---- Provided data

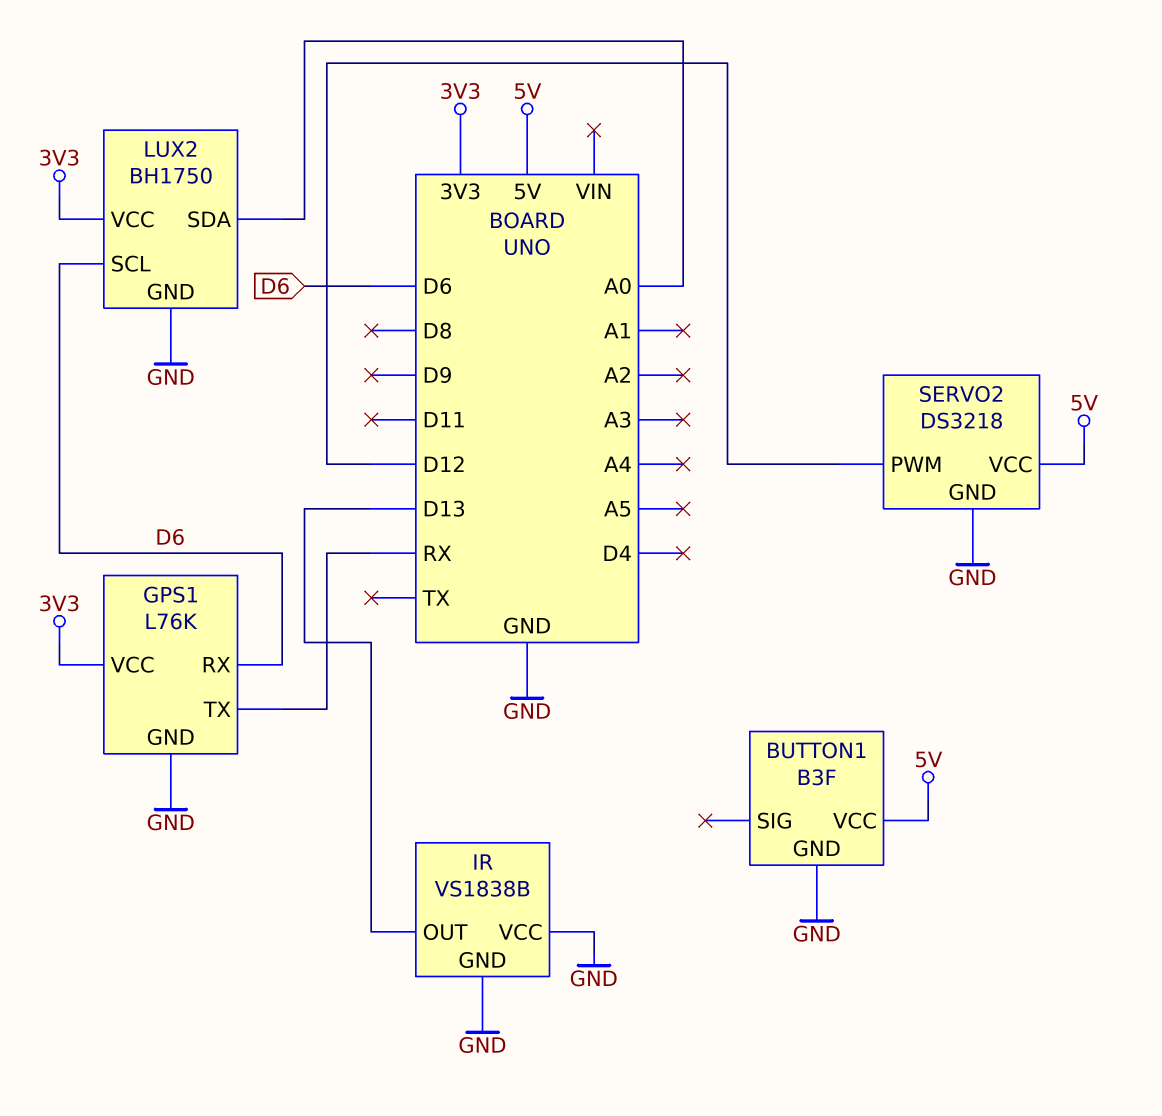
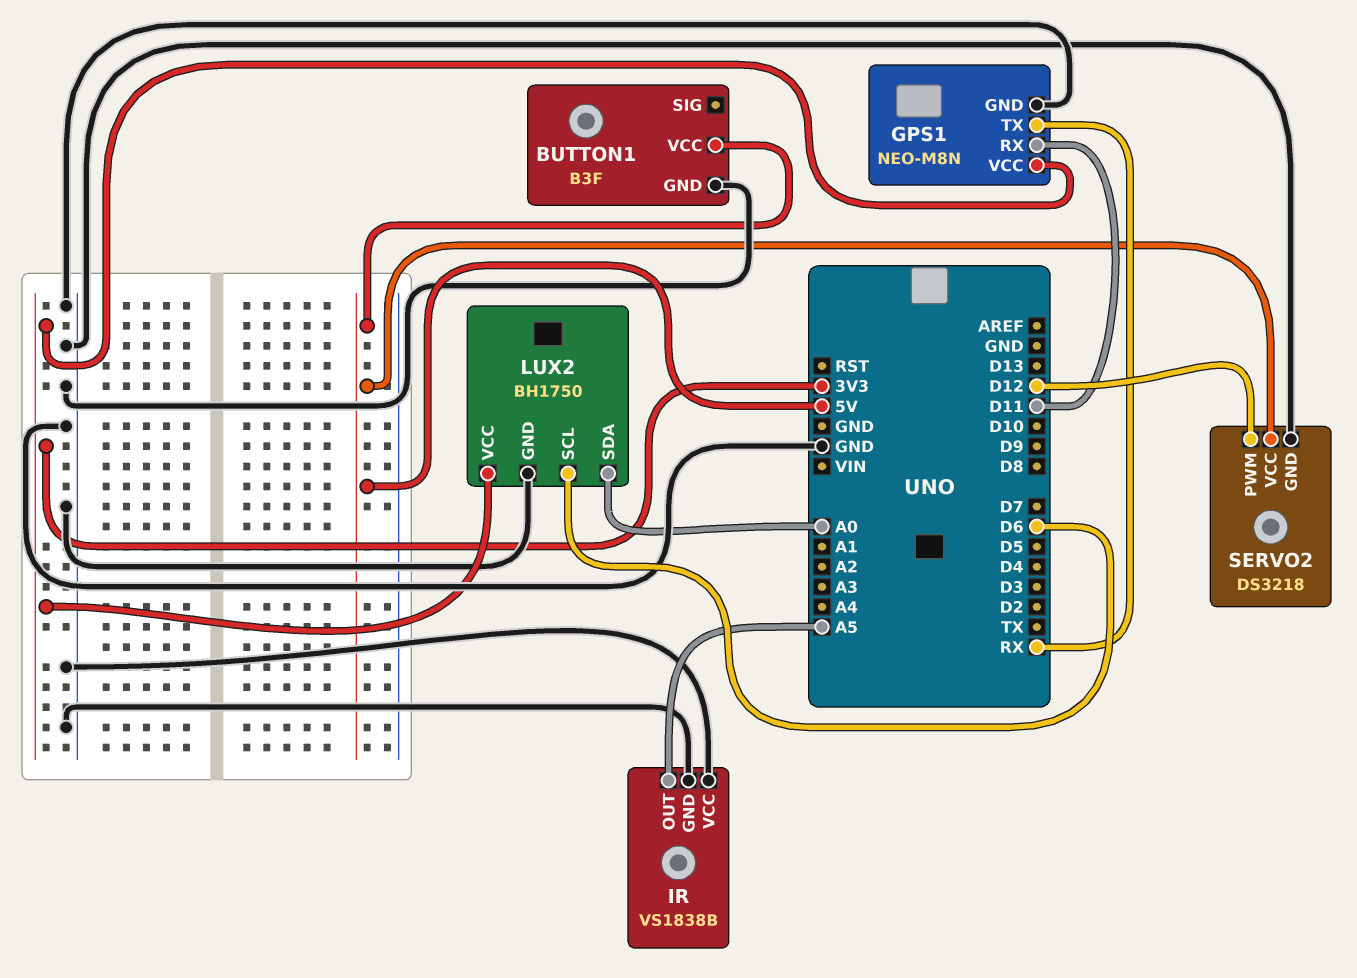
GPS1: L76K -> NEO-M8N
GPS1 pin RX: D6 -> D11
IR pin OUT: D13 -> A5

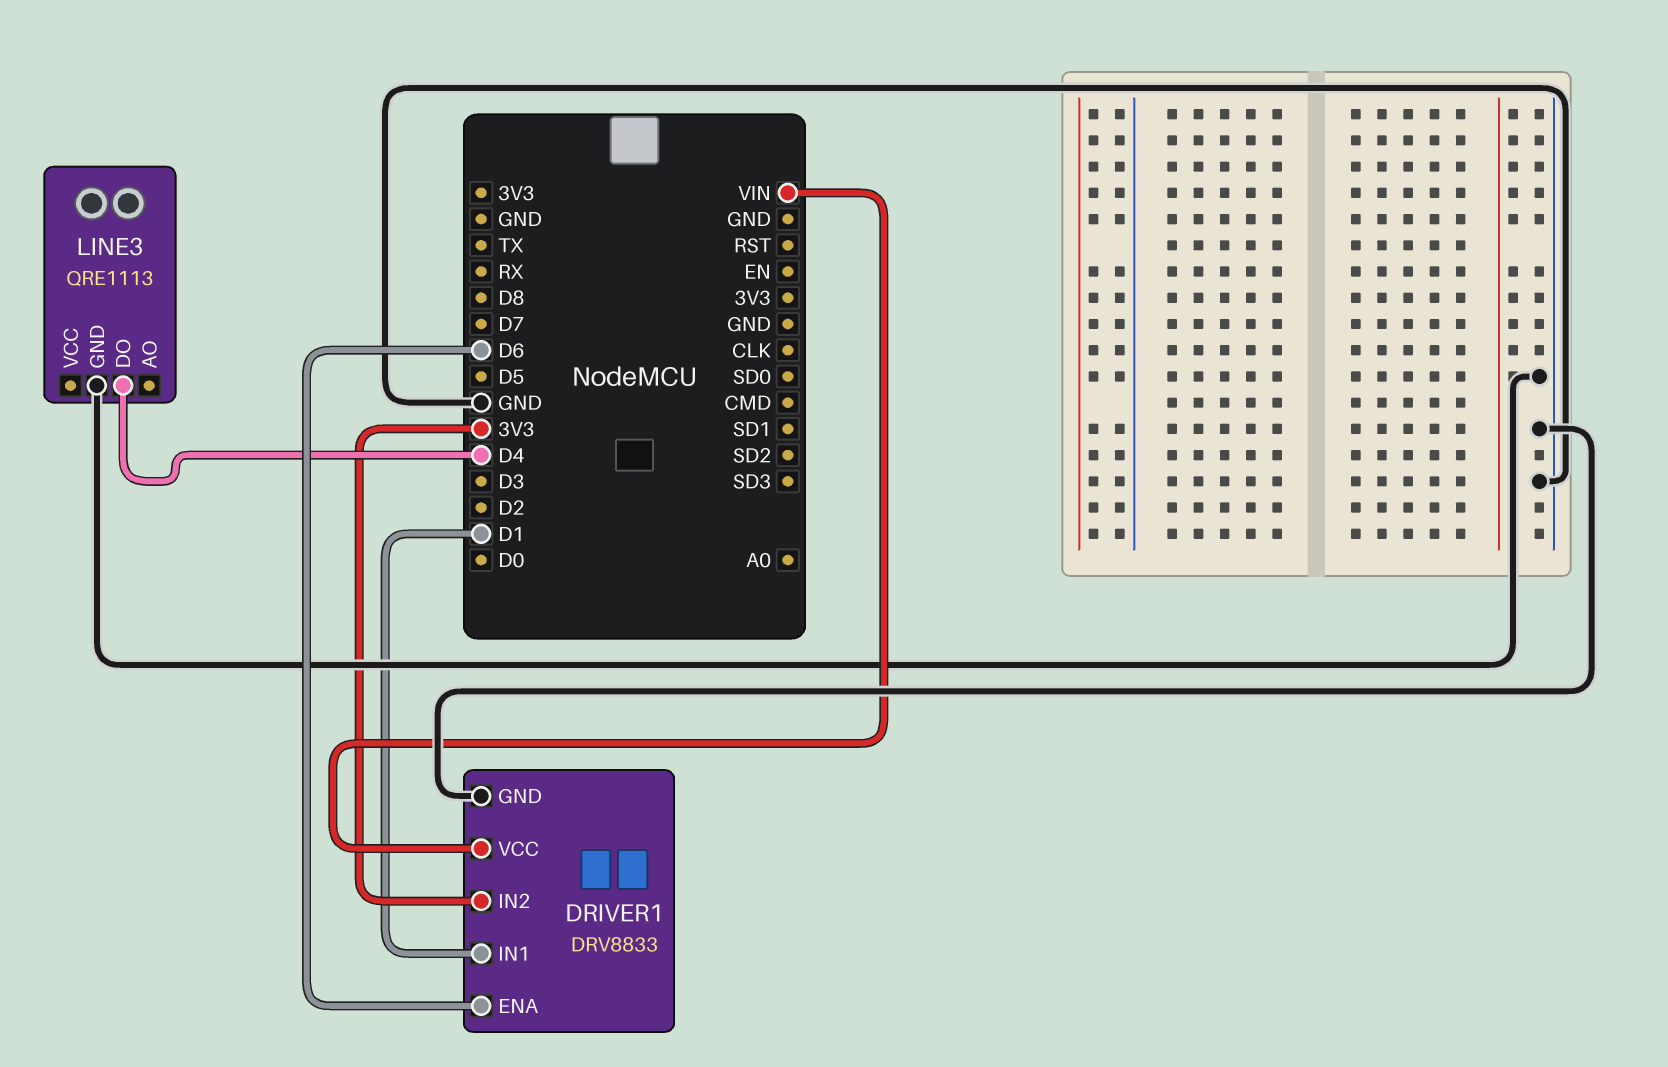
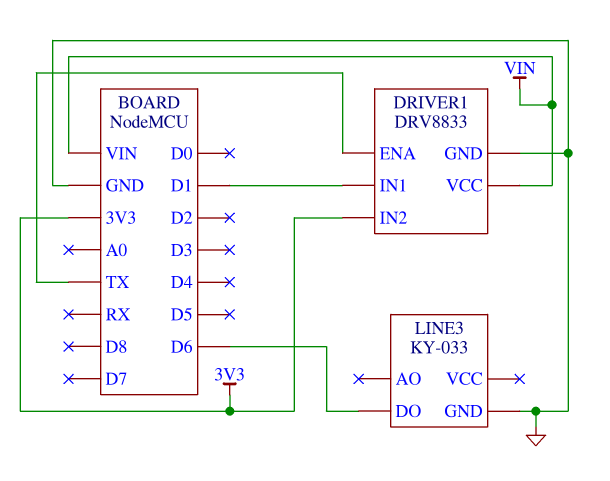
DRIVER1 pin ENA: D6 -> TX
LINE3: QRE1113 -> KY-033
LINE3 pin DO: D4 -> D6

--------

**Task details:**
Every line from the one holding "IR pin OUT: D13 -> A5" through the last line of the entries above, and nothing else, is to be restated word for word. Pictures stay out.

**Your response:**
IR pin OUT: D13 -> A5

DRIVER1 pin ENA: D6 -> TX
LINE3: QRE1113 -> KY-033
LINE3 pin DO: D4 -> D6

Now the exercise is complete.